> EXERCISE DETAILS
For each record, copy the text exactly and omit any picture it holds.

> INPUT RECORDS
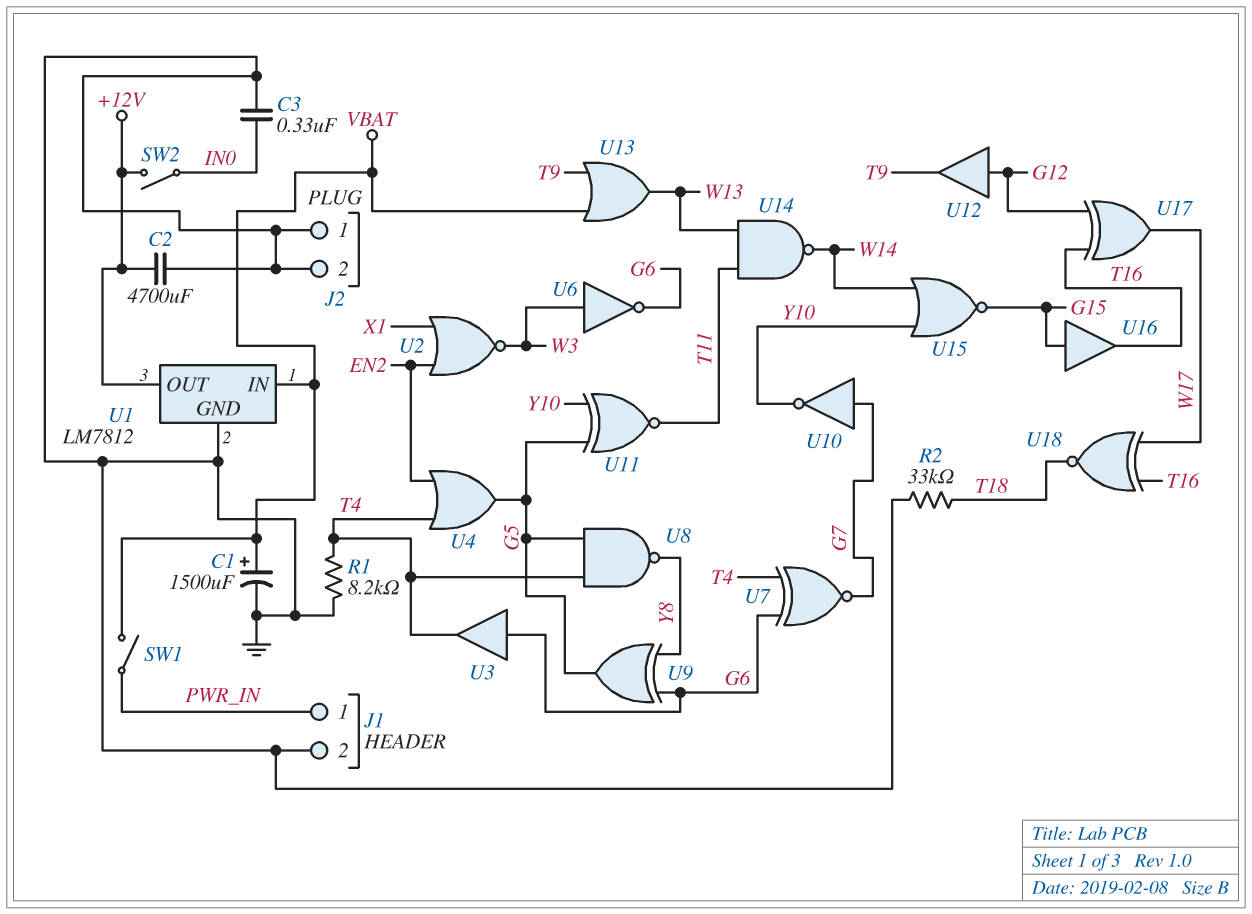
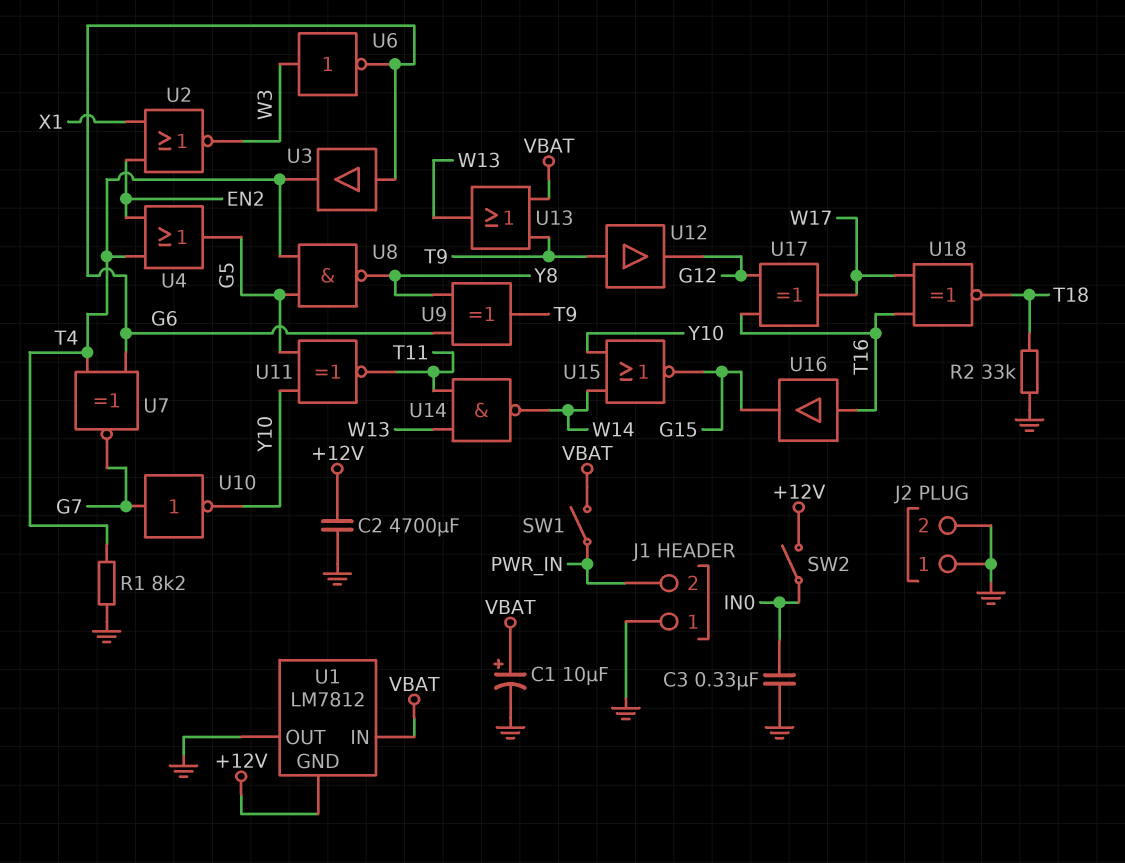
C1: 1500uF (plus VBAT, minus GND) -> 10uF (plus VBAT, minus GND)
J1 pin 1: PWR_IN -> GND
J1 pin 2: GND -> PWR_IN
U1 pin GND: GND -> +12V
U1 pin OUT: +12V -> GND
U9: XOR (in G6, in Y8, out G5) -> XOR (in G6, in Y8, out T9)
U12: buffer (in G12, out T9) -> buffer (in T9, out G12)
U16: buffer (in G15, out T16) -> buffer (in T16, out G15)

> SOLUTION
C1: 1500uF (plus VBAT, minus GND) -> 10uF (plus VBAT, minus GND)
J1 pin 1: PWR_IN -> GND
J1 pin 2: GND -> PWR_IN
U1 pin GND: GND -> +12V
U1 pin OUT: +12V -> GND
U9: XOR (in G6, in Y8, out G5) -> XOR (in G6, in Y8, out T9)
U12: buffer (in G12, out T9) -> buffer (in T9, out G12)
U16: buffer (in G15, out T16) -> buffer (in T16, out G15)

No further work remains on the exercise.